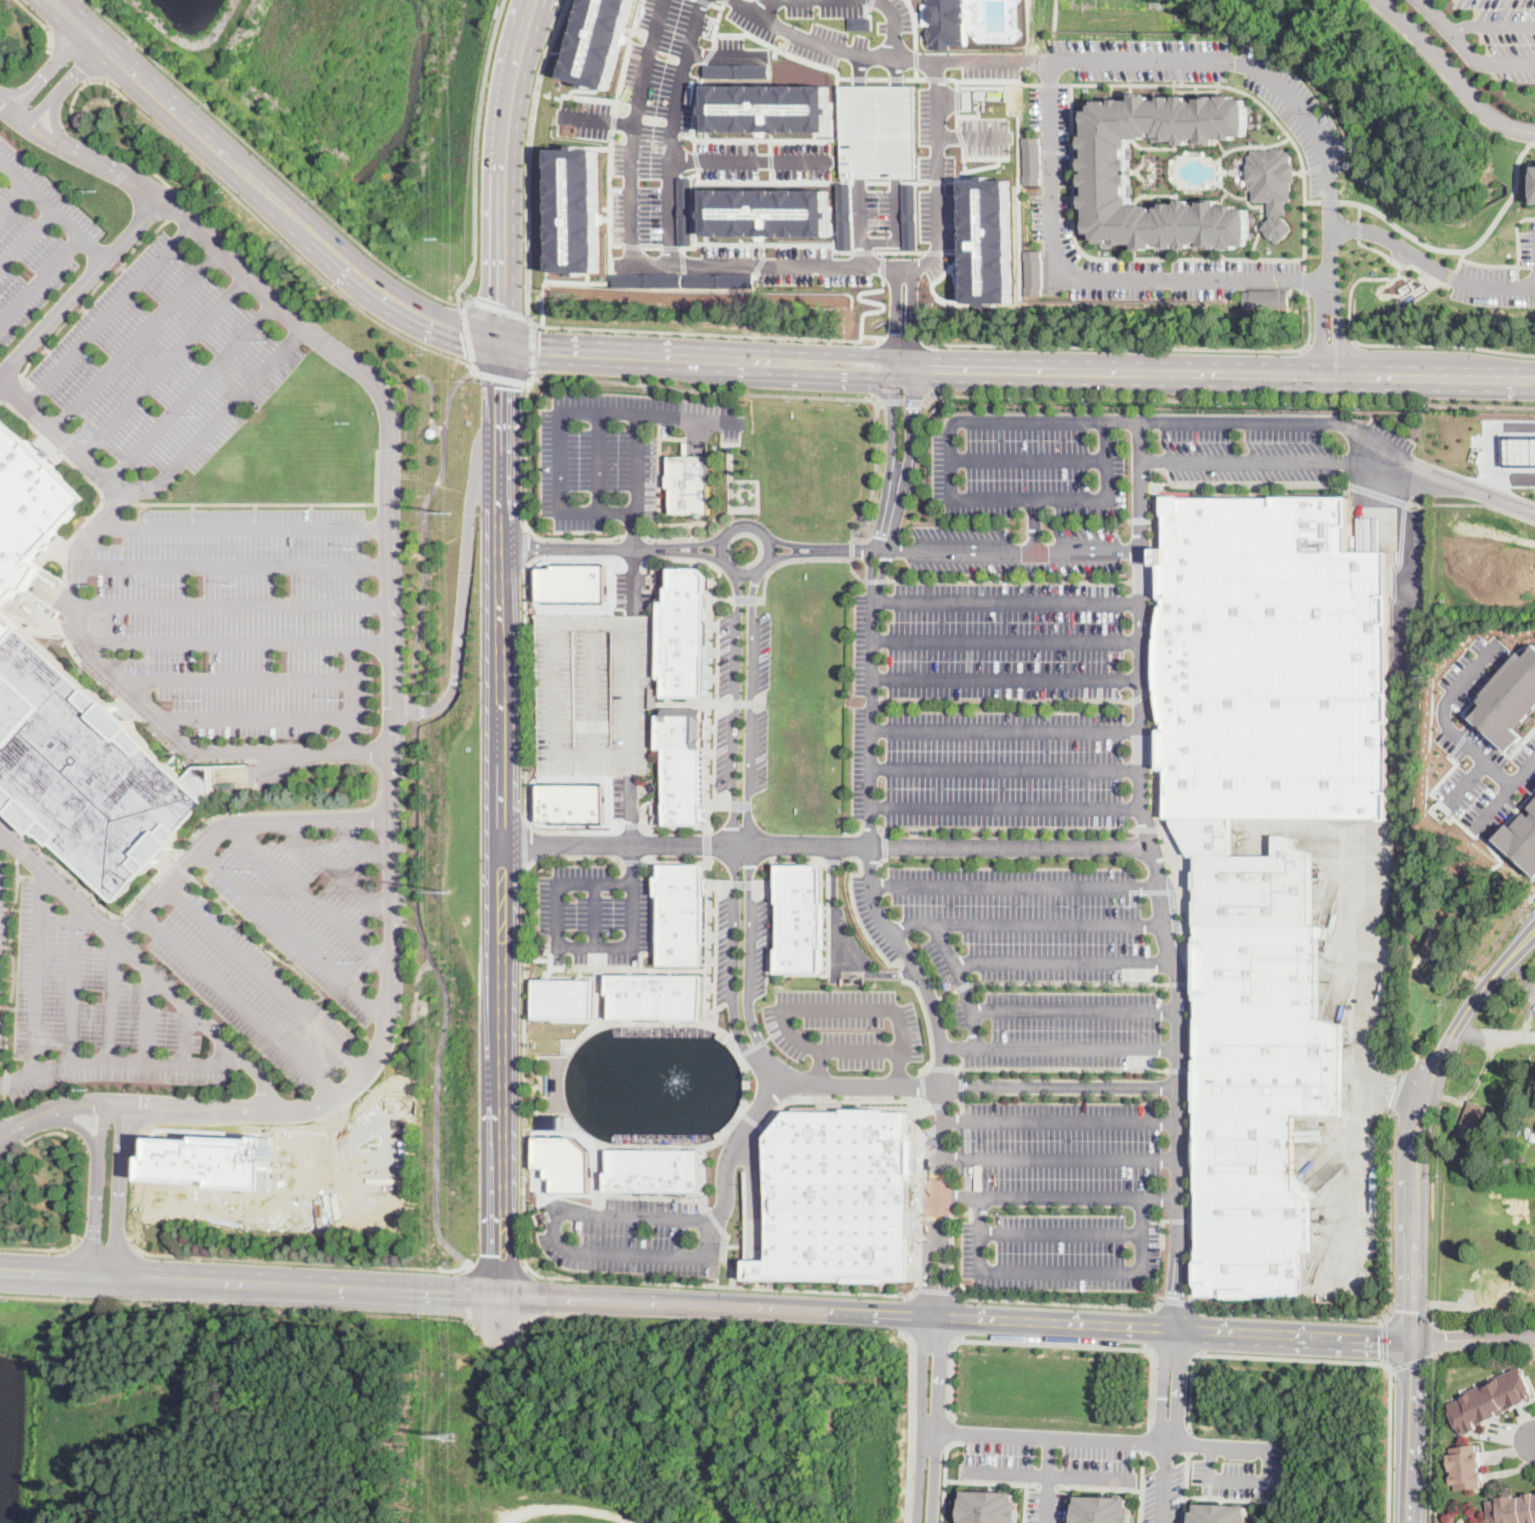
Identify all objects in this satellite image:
road: (1420, 0)
road: (755, 3)
road: (528, 6)
road: (41, 22)
building: (949, 23)
road: (900, 26)
road: (1491, 26)
parking lot: (1504, 35)
building: (596, 41)
road: (1467, 53)
road: (63, 55)
road: (75, 56)
road: (1157, 61)
road: (77, 67)
road: (1452, 75)
road: (1446, 79)
road: (1050, 82)
road: (1030, 83)
road: (20, 87)
road: (1253, 93)
road: (27, 97)
road: (6, 106)
road: (41, 108)
building: (768, 108)
road: (53, 117)
road: (20, 118)
parking lot: (1310, 119)
road: (595, 120)
road: (669, 130)
building: (878, 131)
parking garage: (878, 131)
road: (42, 134)
road: (477, 151)
road: (527, 154)
parking lot: (1055, 156)
building: (1032, 159)
road: (749, 161)
road: (275, 165)
road: (208, 169)
building: (1108, 171)
road: (500, 176)
building: (1275, 186)
road: (265, 189)
road: (11, 196)
road: (1314, 199)
road: (1331, 199)
road: (178, 207)
building: (574, 210)
road: (1360, 210)
building: (683, 211)
building: (765, 212)
road: (52, 213)
building: (845, 215)
building: (910, 216)
road: (866, 226)
road: (1360, 228)
road: (1519, 235)
road: (25, 238)
parking lot: (35, 240)
building: (988, 240)
parking lot: (1528, 247)
road: (1464, 249)
road: (1106, 257)
road: (1461, 258)
road: (1496, 263)
road: (1402, 264)
road: (751, 265)
road: (1431, 265)
road: (1400, 269)
building: (1032, 272)
road: (1452, 276)
road: (1081, 278)
road: (39, 279)
road: (1305, 280)
road: (82, 286)
parking lot: (1494, 286)
road: (91, 294)
building: (1267, 298)
road: (497, 307)
road: (110, 313)
road: (894, 315)
road: (911, 315)
road: (467, 332)
road: (704, 332)
road: (901, 337)
road: (139, 340)
traffic signals: (499, 344)
road: (1394, 344)
road: (1143, 345)
road: (1329, 346)
road: (518, 347)
road: (532, 347)
parking lot: (164, 362)
road: (165, 364)
road: (932, 366)
road: (414, 375)
road: (1427, 377)
road: (500, 378)
road: (1530, 380)
road: (194, 392)
road: (780, 393)
road: (1225, 399)
road: (900, 400)
road: (581, 410)
road: (686, 417)
road: (892, 419)
road: (912, 420)
road: (969, 421)
road: (218, 422)
road: (1349, 425)
road: (1496, 439)
building: (695, 447)
parking lot: (1289, 447)
building: (1520, 447)
road: (388, 449)
road: (525, 449)
parking lot: (615, 452)
road: (1031, 458)
road: (598, 459)
road: (1282, 460)
road: (1516, 472)
parking lot: (1030, 478)
building: (688, 483)
road: (743, 483)
road: (1250, 483)
road: (1377, 492)
road: (733, 493)
road: (752, 493)
road: (729, 497)
road: (742, 498)
road: (116, 499)
road: (1110, 499)
road: (279, 502)
road: (1473, 503)
road: (742, 505)
power tower: (449, 510)
road: (91, 512)
road: (716, 517)
road: (425, 525)
road: (1034, 525)
road: (246, 526)
road: (633, 537)
road: (570, 539)
road: (675, 539)
road: (696, 543)
road: (789, 544)
road: (524, 547)
road: (585, 549)
road: (648, 549)
road: (851, 549)
road: (978, 550)
road: (697, 553)
road: (788, 555)
road: (605, 556)
road: (1401, 558)
parking lot: (1414, 559)
road: (805, 560)
road: (686, 561)
road: (633, 564)
road: (234, 567)
road: (735, 572)
road: (459, 581)
road: (875, 581)
building: (573, 582)
road: (1009, 582)
road: (633, 583)
road: (1143, 583)
road: (720, 600)
road: (744, 601)
road: (1008, 602)
road: (234, 605)
parking lot: (246, 615)
building: (684, 634)
road: (1007, 641)
road: (236, 643)
road: (90, 653)
road: (390, 658)
building: (1272, 663)
road: (249, 678)
road: (1007, 680)
parking lot: (996, 685)
building: (594, 695)
parking garage: (594, 695)
road: (1143, 696)
building: (1509, 699)
road: (1006, 701)
parking lot: (742, 702)
road: (759, 702)
road: (721, 703)
road: (742, 703)
road: (736, 706)
road: (749, 706)
road: (410, 709)
building: (74, 714)
road: (274, 719)
road: (1007, 729)
road: (1454, 734)
road: (349, 736)
road: (709, 737)
road: (525, 745)
parking lot: (1477, 748)
building: (684, 764)
road: (1006, 768)
road: (1476, 795)
road: (500, 798)
building: (572, 802)
road: (721, 805)
road: (743, 806)
road: (1008, 808)
road: (632, 809)
road: (632, 825)
road: (871, 829)
road: (1010, 829)
road: (199, 830)
road: (1150, 830)
road: (709, 831)
road: (883, 832)
road: (856, 834)
building: (1520, 837)
road: (523, 841)
road: (362, 845)
road: (827, 845)
road: (709, 846)
road: (886, 847)
road: (25, 851)
road: (572, 855)
road: (872, 859)
road: (675, 861)
road: (835, 861)
road: (882, 861)
road: (631, 862)
road: (871, 862)
road: (797, 863)
road: (185, 865)
road: (184, 867)
road: (336, 870)
road: (1158, 876)
building: (1252, 878)
road: (721, 885)
road: (1016, 885)
road: (743, 886)
power tower: (449, 891)
road: (1149, 893)
road: (311, 897)
road: (1533, 898)
parking lot: (309, 905)
road: (856, 910)
parking lot: (595, 911)
road: (594, 914)
building: (681, 915)
parking lot: (3, 917)
parking lot: (872, 917)
road: (1050, 921)
building: (801, 922)
road: (912, 924)
road: (294, 937)
building: (1437, 938)
road: (709, 940)
road: (837, 944)
road: (574, 947)
parking lot: (726, 947)
parking lot: (755, 947)
road: (749, 953)
road: (281, 958)
road: (734, 958)
parking lot: (1040, 960)
road: (1064, 960)
road: (14, 966)
road: (144, 966)
road: (904, 975)
road: (267, 980)
road: (71, 982)
road: (1071, 984)
road: (1180, 985)
road: (965, 986)
road: (37, 990)
parking lot: (83, 991)
parking lot: (254, 992)
road: (443, 995)
road: (949, 995)
building: (563, 998)
building: (656, 998)
road: (8, 1006)
road: (239, 1007)
road: (411, 1007)
building: (1534, 1008)
road: (836, 1009)
road: (1077, 1011)
road: (146, 1016)
parking lot: (845, 1026)
road: (927, 1026)
road: (182, 1034)
parking lot: (1, 1035)
road: (1495, 1035)
road: (771, 1039)
road: (1013, 1045)
road: (380, 1046)
road: (756, 1048)
road: (860, 1050)
road: (565, 1053)
road: (1361, 1057)
road: (136, 1060)
road: (775, 1066)
road: (1404, 1068)
road: (940, 1069)
road: (1060, 1071)
road: (1179, 1071)
road: (956, 1073)
parking lot: (122, 1077)
road: (6, 1082)
road: (921, 1085)
road: (960, 1087)
road: (980, 1088)
road: (1397, 1088)
road: (1392, 1089)
road: (840, 1098)
road: (955, 1102)
building: (1257, 1102)
road: (5, 1103)
road: (960, 1103)
road: (941, 1106)
road: (77, 1108)
road: (1420, 1116)
road: (147, 1119)
road: (12, 1121)
road: (755, 1121)
road: (74, 1122)
building: (1472, 1122)
road: (1060, 1124)
road: (16, 1127)
road: (120, 1127)
road: (100, 1129)
road: (18, 1133)
road: (742, 1136)
parking lot: (1059, 1144)
road: (1059, 1158)
building: (210, 1159)
building: (1506, 1159)
building: (1521, 1159)
road: (74, 1160)
building: (565, 1162)
road: (307, 1166)
building: (655, 1172)
road: (601, 1176)
road: (707, 1178)
parking lot: (1368, 1195)
building: (839, 1197)
road: (1058, 1197)
road: (1389, 1201)
road: (117, 1212)
road: (95, 1214)
road: (338, 1216)
road: (716, 1222)
road: (553, 1232)
road: (1059, 1233)
parking lot: (632, 1234)
road: (42, 1246)
road: (104, 1246)
road: (1432, 1247)
parking lot: (1060, 1250)
road: (299, 1259)
road: (722, 1259)
road: (499, 1262)
road: (46, 1271)
road: (1059, 1271)
road: (927, 1274)
road: (942, 1274)
road: (499, 1275)
road: (614, 1277)
parking lot: (1355, 1277)
road: (295, 1285)
building: (1490, 1287)
road: (932, 1290)
road: (467, 1292)
road: (1019, 1299)
road: (1174, 1299)
road: (236, 1306)
road: (1288, 1313)
road: (1410, 1317)
road: (956, 1318)
road: (1146, 1326)
road: (1197, 1330)
road: (1435, 1338)
road: (1474, 1338)
road: (1384, 1340)
traffic signals: (1413, 1341)
road: (931, 1342)
road: (1050, 1342)
road: (1534, 1350)
road: (1172, 1356)
road: (1333, 1359)
road: (1409, 1361)
road: (1431, 1384)
road: (1160, 1385)
road: (1176, 1386)
building: (1490, 1399)
road: (919, 1419)
road: (935, 1420)
road: (909, 1425)
road: (950, 1429)
road: (1412, 1432)
power tower: (449, 1436)
road: (1145, 1437)
road: (1092, 1438)
road: (1186, 1439)
road: (1534, 1439)
road: (1046, 1454)
parking lot: (1046, 1462)
parking lot: (1237, 1467)
building: (1466, 1467)
road: (1001, 1471)
road: (942, 1475)
road: (1088, 1475)
road: (1235, 1478)
road: (988, 1480)
road: (1163, 1482)
road: (1043, 1483)
road: (1096, 1486)
road: (1140, 1486)
road: (1184, 1487)
parking lot: (1162, 1494)
road: (1044, 1498)
road: (1228, 1498)
road: (1023, 1502)
road: (1065, 1504)
parking lot: (1044, 1506)
building: (988, 1507)
building: (1101, 1509)
building: (1512, 1509)
building: (1219, 1513)
building: (1461, 1520)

> _EXERCISE DESCRIPTION_: Show every line of the data in which the word "traffic" appears.

> _EXERCISE RESULT_:
traffic signals: (499, 344)
traffic signals: (1413, 1341)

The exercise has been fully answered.